Activity
Which of the lines in the records below hold the string "moved"? Copy every one of them.

[Excerpts from a dataset]
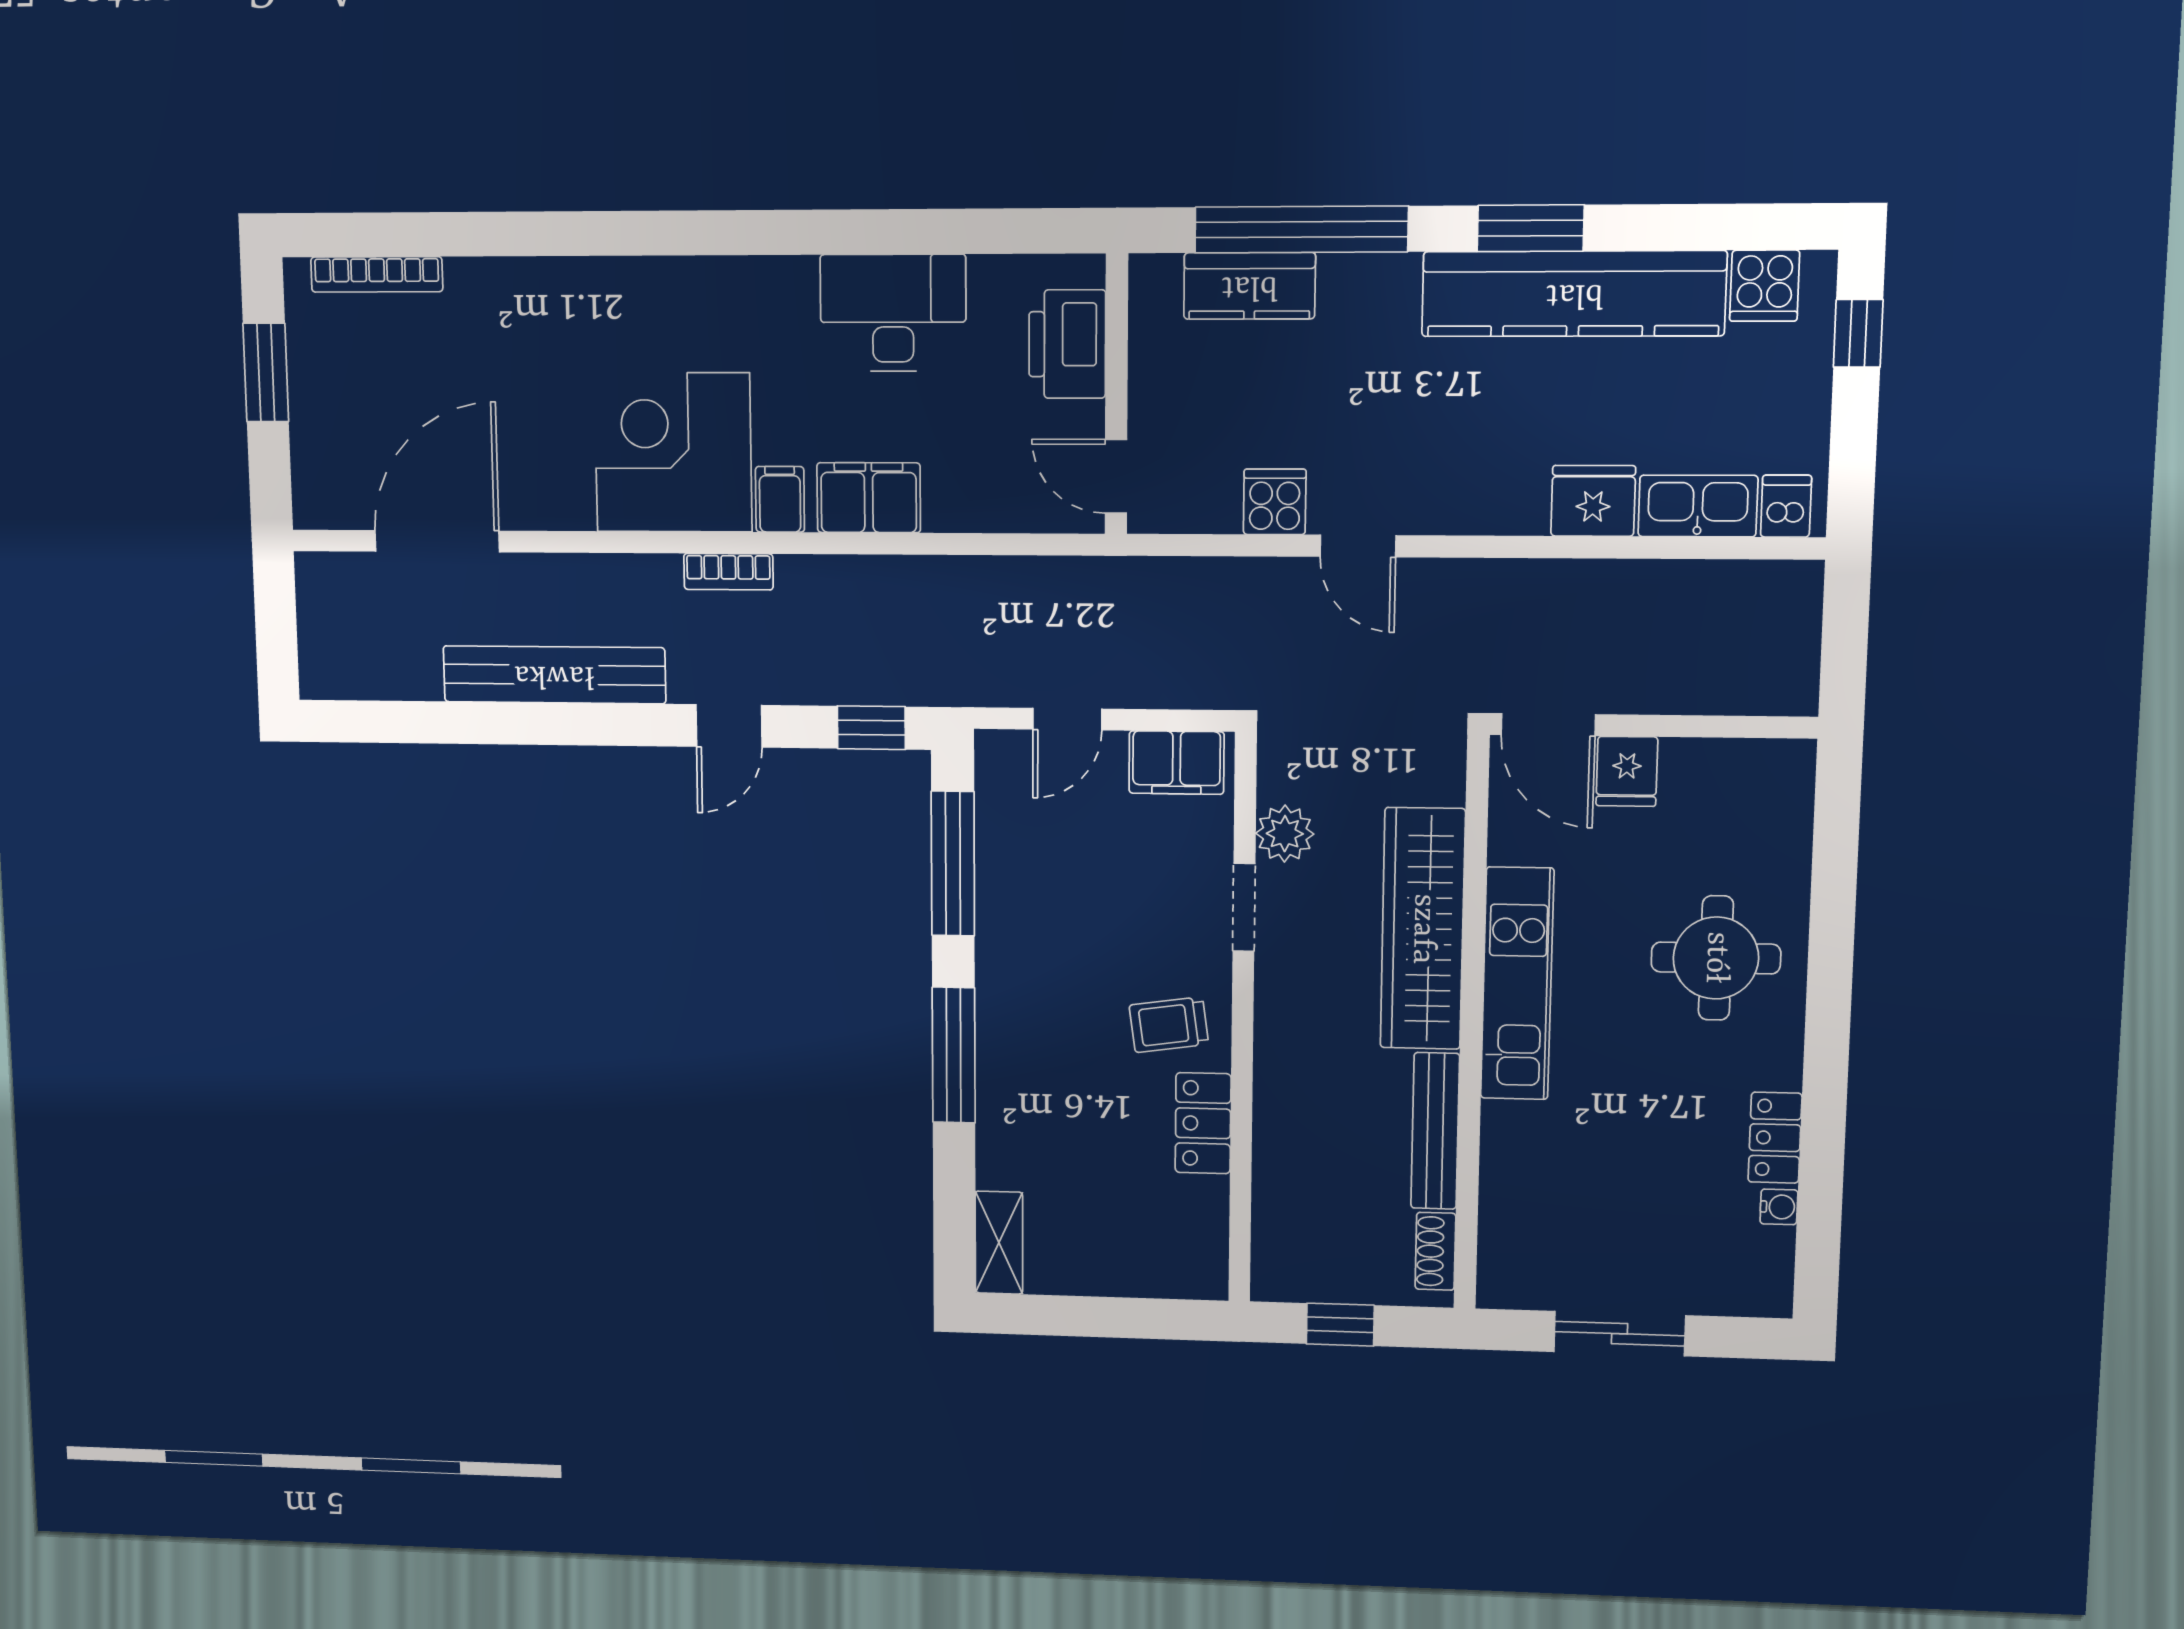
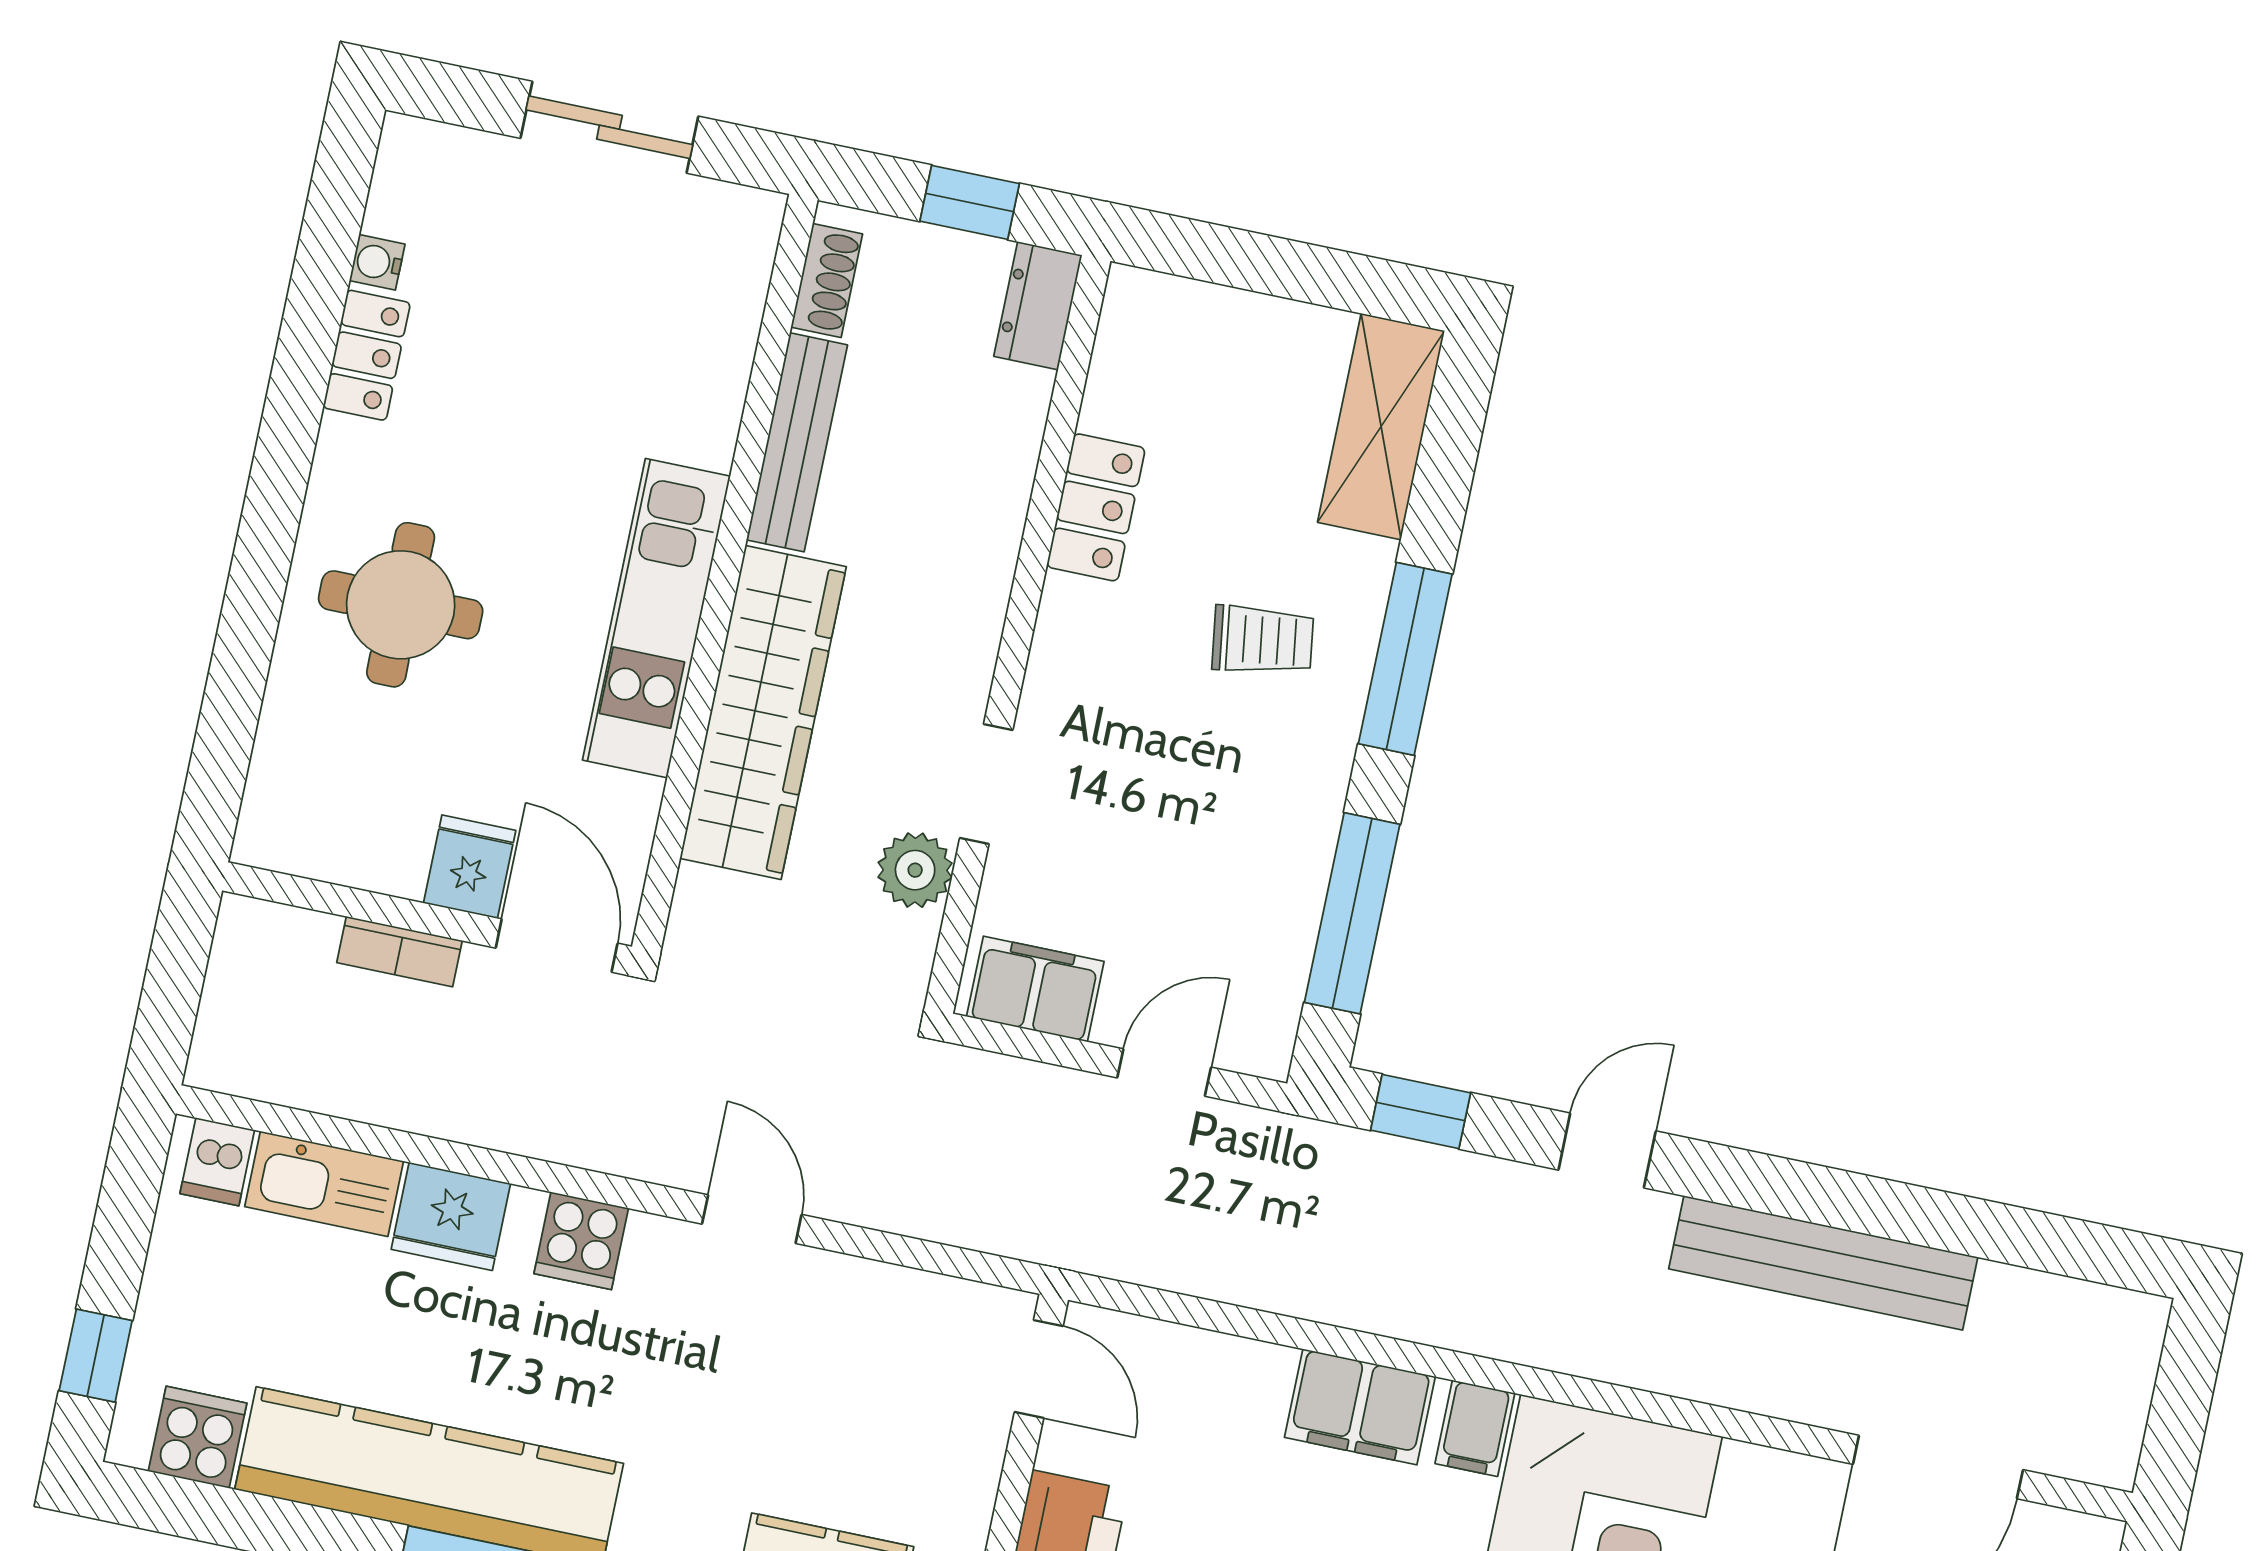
cooker: (1275, 502) -> (581, 1241), moved
bookcase: (728, 572) -> (400, 952), moved, turned 180
trolley: (1169, 1025) -> (1263, 640), moved
shelving: (999, 1243) -> (1381, 427), width x1.50, depth x1.33
dresser: (1275, 1260) -> (1038, 306), added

Exercise output
cooker: (1275, 502) -> (581, 1241), moved
bookcase: (728, 572) -> (400, 952), moved, turned 180
trolley: (1169, 1025) -> (1263, 640), moved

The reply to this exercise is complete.